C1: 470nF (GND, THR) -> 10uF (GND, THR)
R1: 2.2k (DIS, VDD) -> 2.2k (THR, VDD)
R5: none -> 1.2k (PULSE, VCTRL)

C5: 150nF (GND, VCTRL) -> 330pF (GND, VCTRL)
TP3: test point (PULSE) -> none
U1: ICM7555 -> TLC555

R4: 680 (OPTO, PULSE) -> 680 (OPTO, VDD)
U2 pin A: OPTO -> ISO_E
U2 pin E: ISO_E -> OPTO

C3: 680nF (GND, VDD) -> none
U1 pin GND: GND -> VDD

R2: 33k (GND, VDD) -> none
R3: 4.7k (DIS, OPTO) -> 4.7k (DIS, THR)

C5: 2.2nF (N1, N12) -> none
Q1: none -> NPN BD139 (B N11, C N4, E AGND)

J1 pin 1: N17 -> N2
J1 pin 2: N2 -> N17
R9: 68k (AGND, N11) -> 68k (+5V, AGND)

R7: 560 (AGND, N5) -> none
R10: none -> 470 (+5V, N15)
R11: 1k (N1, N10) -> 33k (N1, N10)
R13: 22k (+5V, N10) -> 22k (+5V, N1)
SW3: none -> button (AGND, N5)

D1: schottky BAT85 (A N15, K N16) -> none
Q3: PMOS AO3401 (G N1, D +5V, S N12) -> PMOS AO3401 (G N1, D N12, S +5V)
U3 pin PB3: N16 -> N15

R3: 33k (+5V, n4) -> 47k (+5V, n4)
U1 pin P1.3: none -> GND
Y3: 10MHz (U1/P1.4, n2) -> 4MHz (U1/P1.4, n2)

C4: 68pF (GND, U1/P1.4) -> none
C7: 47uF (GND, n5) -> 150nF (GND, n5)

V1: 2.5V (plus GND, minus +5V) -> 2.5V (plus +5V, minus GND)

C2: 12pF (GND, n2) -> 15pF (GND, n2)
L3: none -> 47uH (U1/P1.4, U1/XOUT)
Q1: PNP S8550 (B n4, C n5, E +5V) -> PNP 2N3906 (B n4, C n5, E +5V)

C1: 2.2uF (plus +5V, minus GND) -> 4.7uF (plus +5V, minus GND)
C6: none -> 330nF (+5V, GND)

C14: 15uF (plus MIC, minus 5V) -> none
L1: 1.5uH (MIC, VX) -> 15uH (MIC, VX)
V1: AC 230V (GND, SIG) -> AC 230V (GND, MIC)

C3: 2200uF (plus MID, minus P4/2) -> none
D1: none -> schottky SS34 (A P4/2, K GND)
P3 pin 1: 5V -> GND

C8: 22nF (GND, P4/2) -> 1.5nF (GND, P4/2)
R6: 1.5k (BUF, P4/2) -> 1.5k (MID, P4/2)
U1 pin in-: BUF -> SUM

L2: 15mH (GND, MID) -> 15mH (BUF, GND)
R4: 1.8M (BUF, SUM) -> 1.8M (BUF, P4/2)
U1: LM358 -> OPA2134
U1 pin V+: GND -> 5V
^^^^^^^^^^^^^^^^
■ Activity
Please copy each line of the material that has the string "OPTO" somewhere in it.

■ Answer for the task
R4: 680 (OPTO, PULSE) -> 680 (OPTO, VDD)
U2 pin A: OPTO -> ISO_E
U2 pin E: ISO_E -> OPTO
R3: 4.7k (DIS, OPTO) -> 4.7k (DIS, THR)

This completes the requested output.